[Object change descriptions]
BEGIN
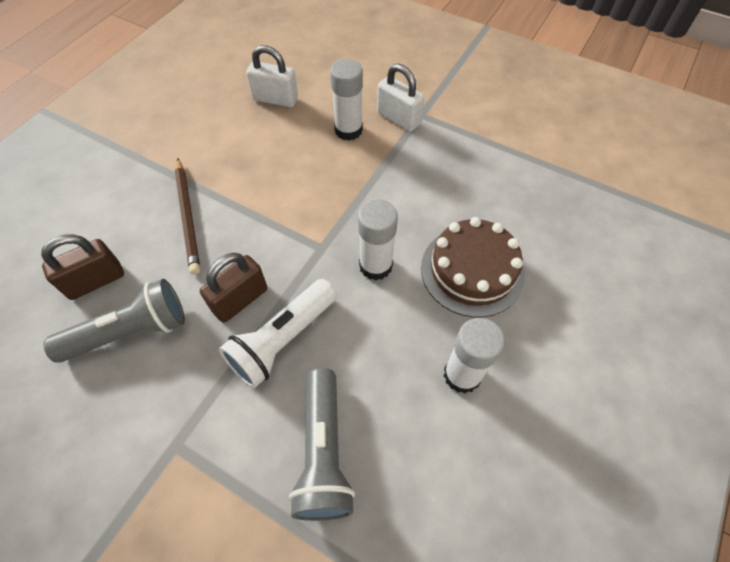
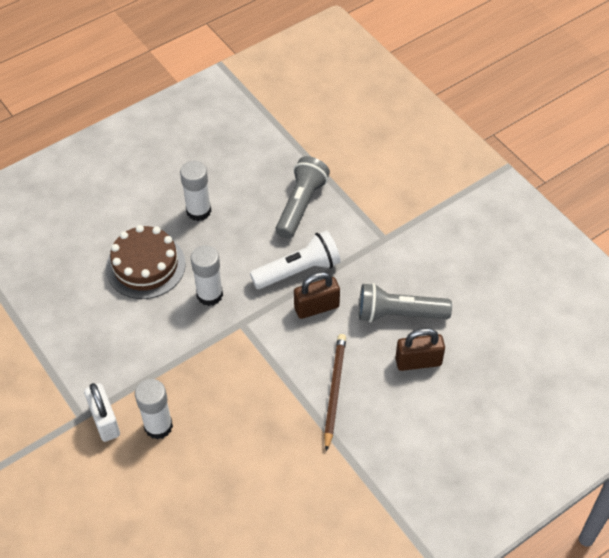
camera: 155 degrees left, 5 degrees down
(275, 99) = (207, 496): white padlock -> none

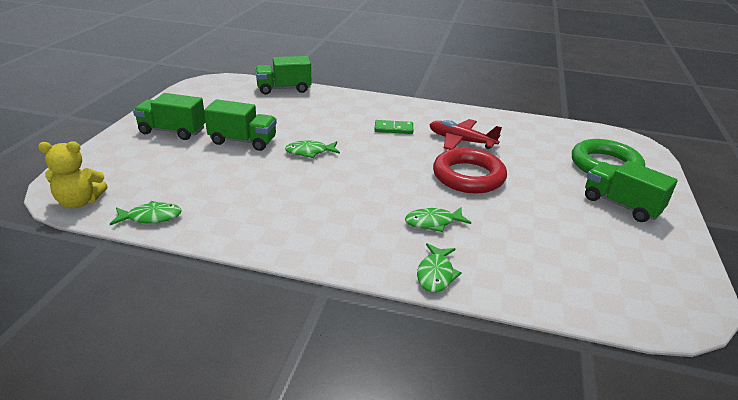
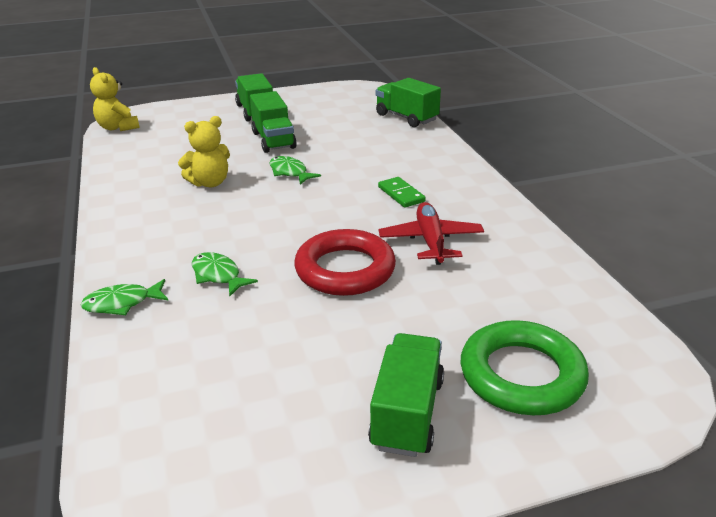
camera: 60 degrees right, 0 degrees up
(151, 217) = (117, 155): green fish -> none
(281, 187) = (210, 183): none -> yellow teddy bear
END
◆ TASK TO COMPLETE
Check each line of the entries, and copy the ones that contain "camera".

◆ TASK RESPONSE
camera: 155 degrees left, 5 degrees down
camera: 60 degrees right, 0 degrees up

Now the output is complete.